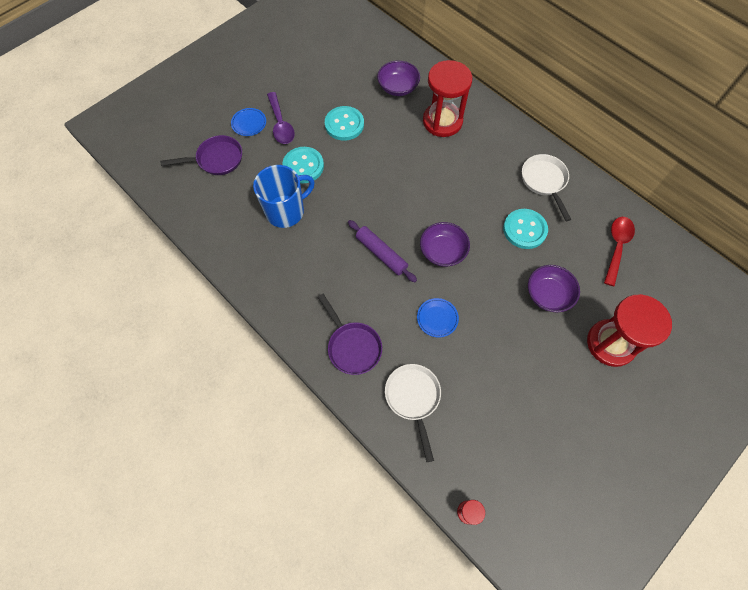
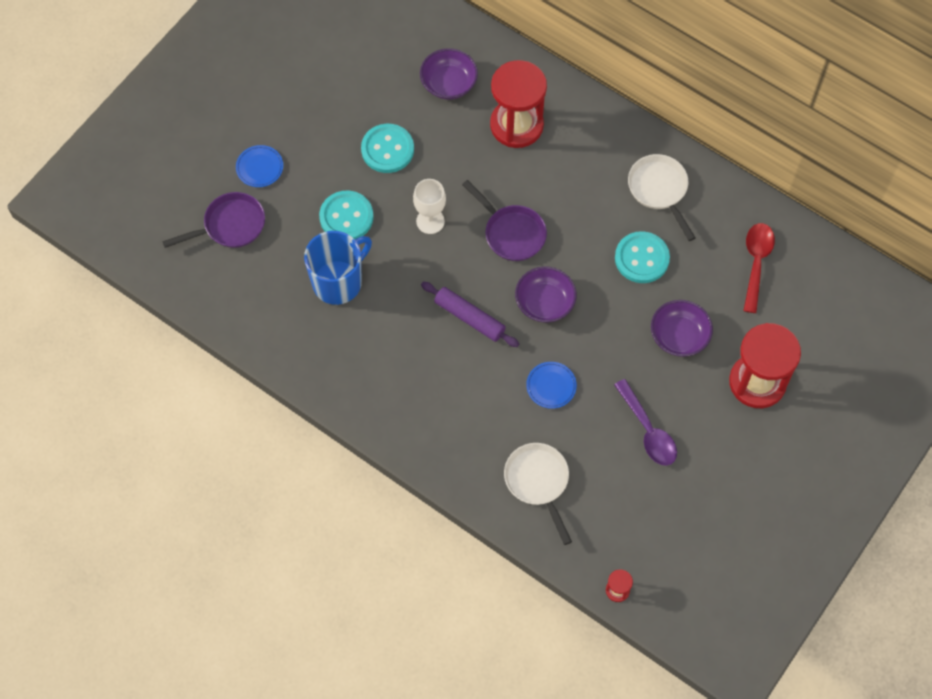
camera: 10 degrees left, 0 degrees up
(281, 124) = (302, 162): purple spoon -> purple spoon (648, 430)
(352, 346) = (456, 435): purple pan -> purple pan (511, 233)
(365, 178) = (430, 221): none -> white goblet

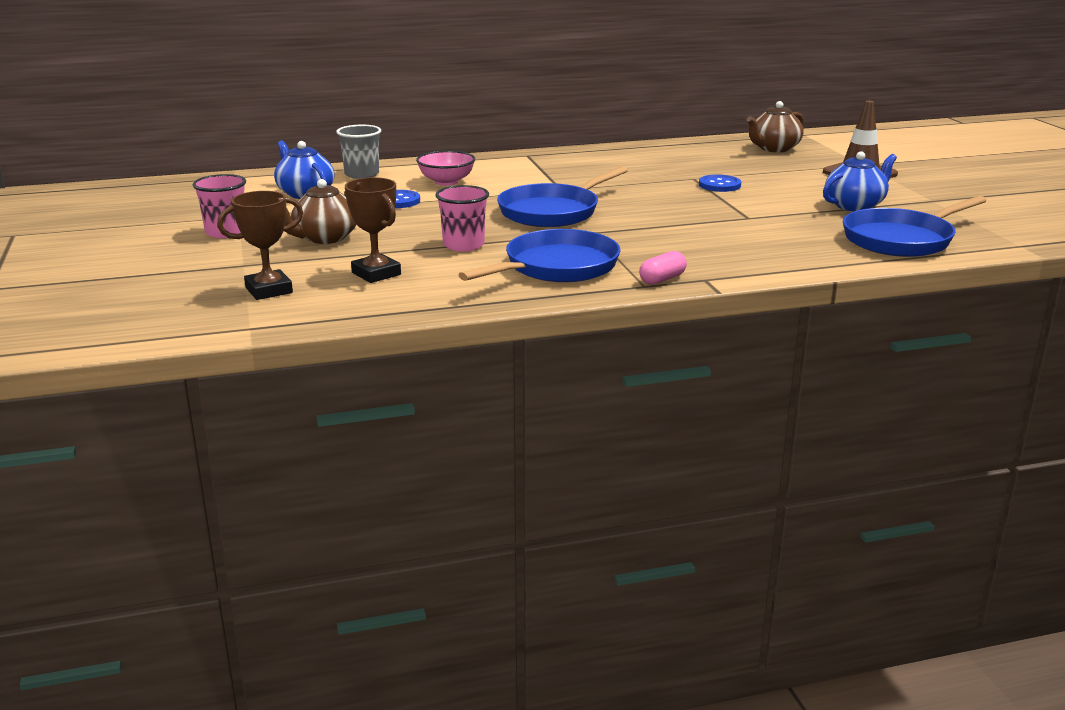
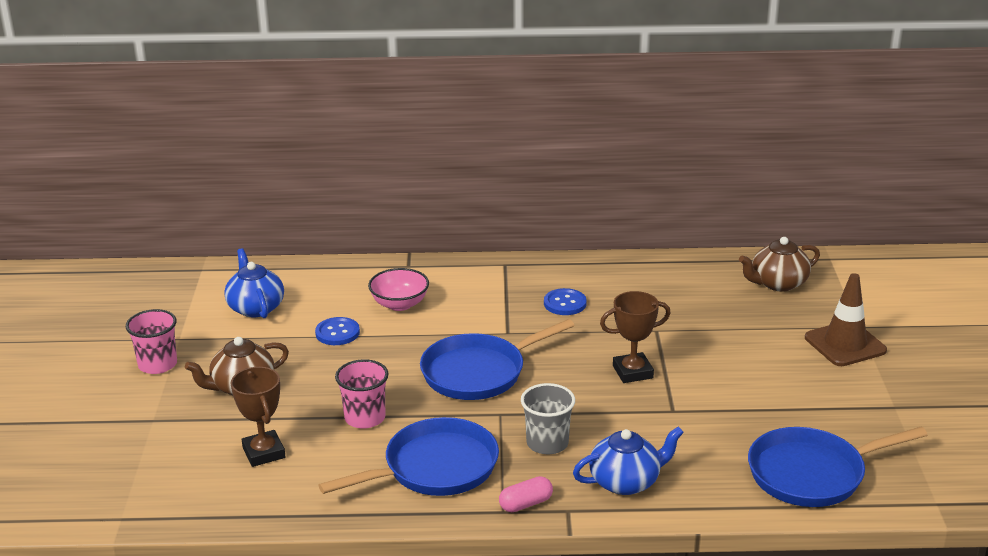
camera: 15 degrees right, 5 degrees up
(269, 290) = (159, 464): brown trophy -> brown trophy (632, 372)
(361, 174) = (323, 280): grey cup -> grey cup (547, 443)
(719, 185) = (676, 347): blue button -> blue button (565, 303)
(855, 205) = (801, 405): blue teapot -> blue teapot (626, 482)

==

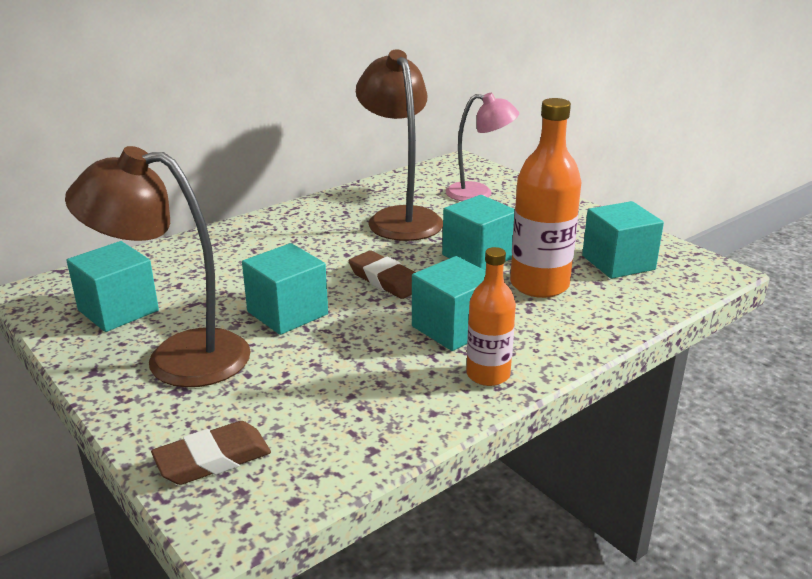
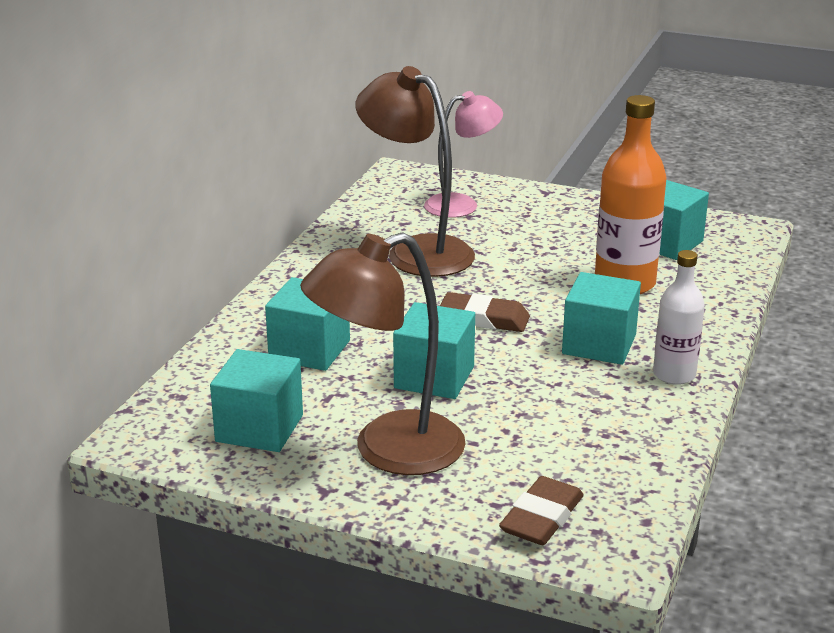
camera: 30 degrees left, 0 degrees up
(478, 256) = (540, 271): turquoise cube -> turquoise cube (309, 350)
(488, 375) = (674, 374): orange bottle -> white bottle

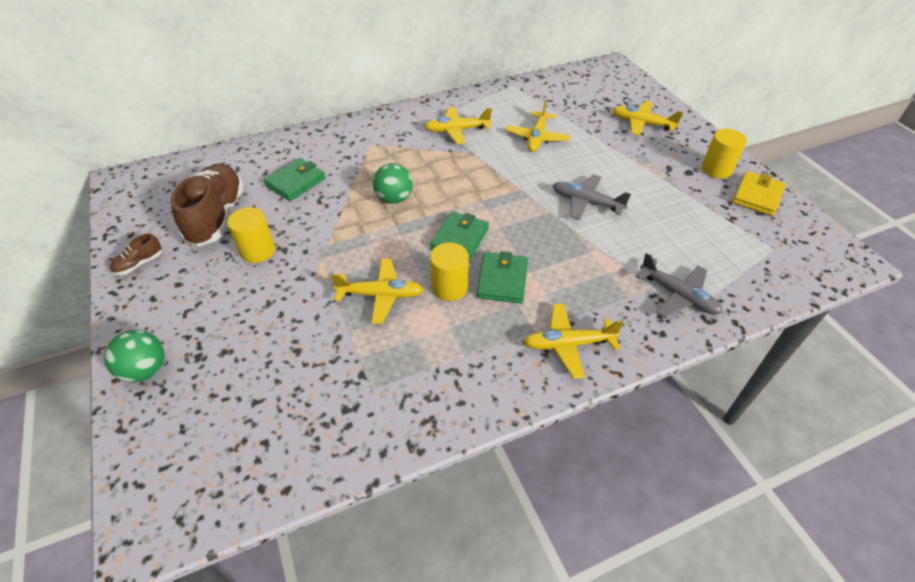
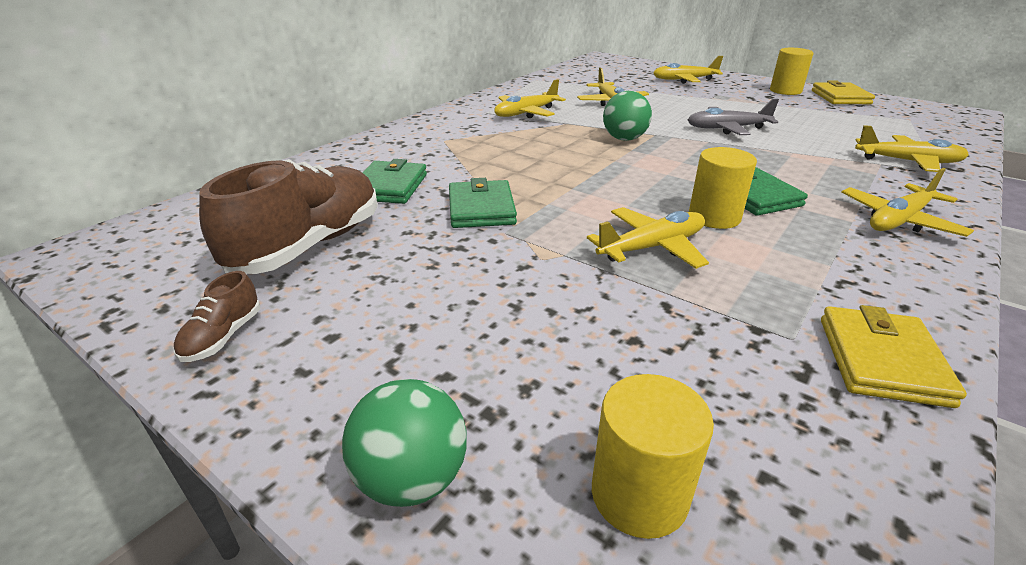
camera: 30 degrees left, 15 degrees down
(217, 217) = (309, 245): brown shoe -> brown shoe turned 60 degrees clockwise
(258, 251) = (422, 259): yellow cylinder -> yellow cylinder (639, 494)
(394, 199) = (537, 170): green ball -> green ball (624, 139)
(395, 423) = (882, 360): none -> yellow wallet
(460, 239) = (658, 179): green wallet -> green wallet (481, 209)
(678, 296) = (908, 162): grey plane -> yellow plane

* * *

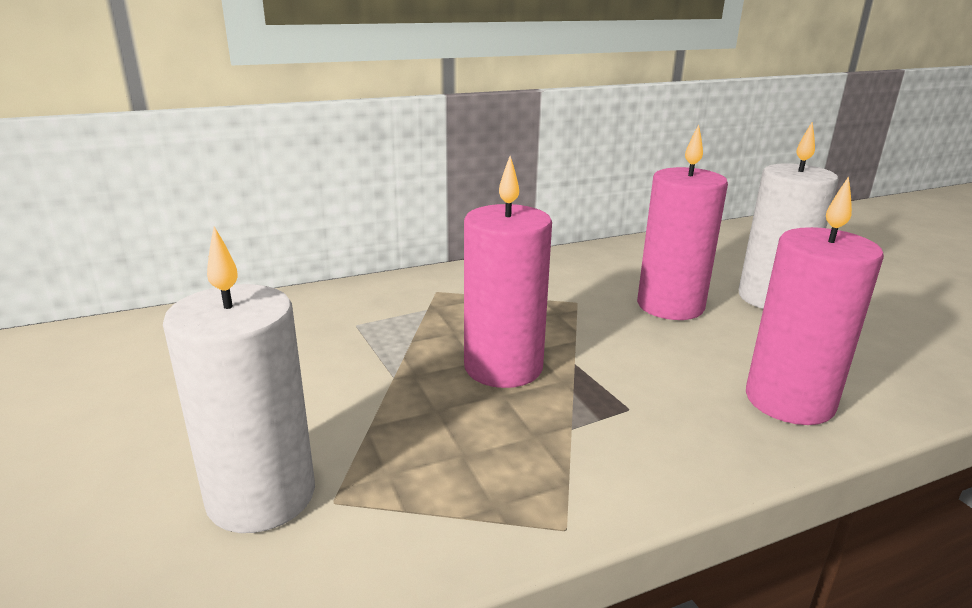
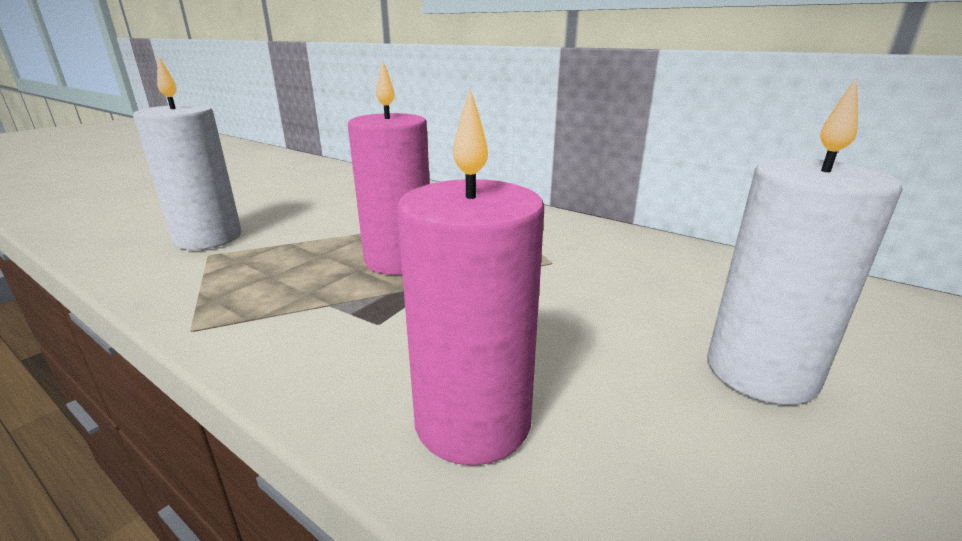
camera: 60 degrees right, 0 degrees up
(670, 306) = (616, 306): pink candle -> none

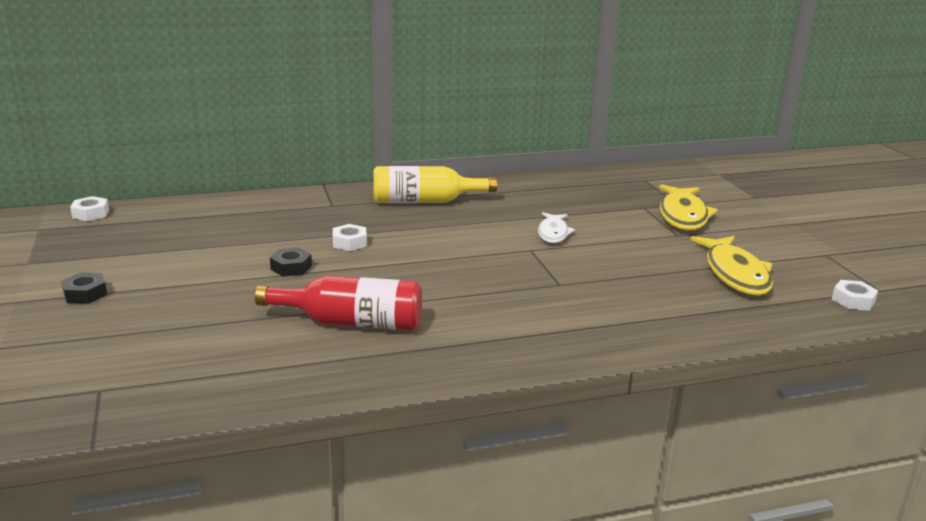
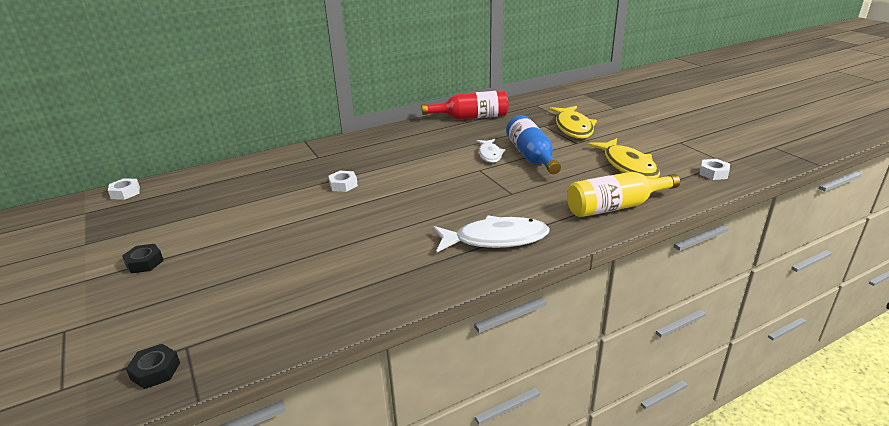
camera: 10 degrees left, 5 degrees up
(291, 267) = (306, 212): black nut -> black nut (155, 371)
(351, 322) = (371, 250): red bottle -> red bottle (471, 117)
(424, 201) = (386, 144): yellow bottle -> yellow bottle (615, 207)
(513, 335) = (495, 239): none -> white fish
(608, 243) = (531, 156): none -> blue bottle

**DIRECTIONS FOR THIS TASK**. What you give back should be exactly the lines of the data above from the line with "(424, 201) = (386, 144): yellow" through the line with "(608, 243) = (531, 156): none -> blue bottle", both of those included, and nothing more.

**TASK RESPONSE**.
(424, 201) = (386, 144): yellow bottle -> yellow bottle (615, 207)
(513, 335) = (495, 239): none -> white fish
(608, 243) = (531, 156): none -> blue bottle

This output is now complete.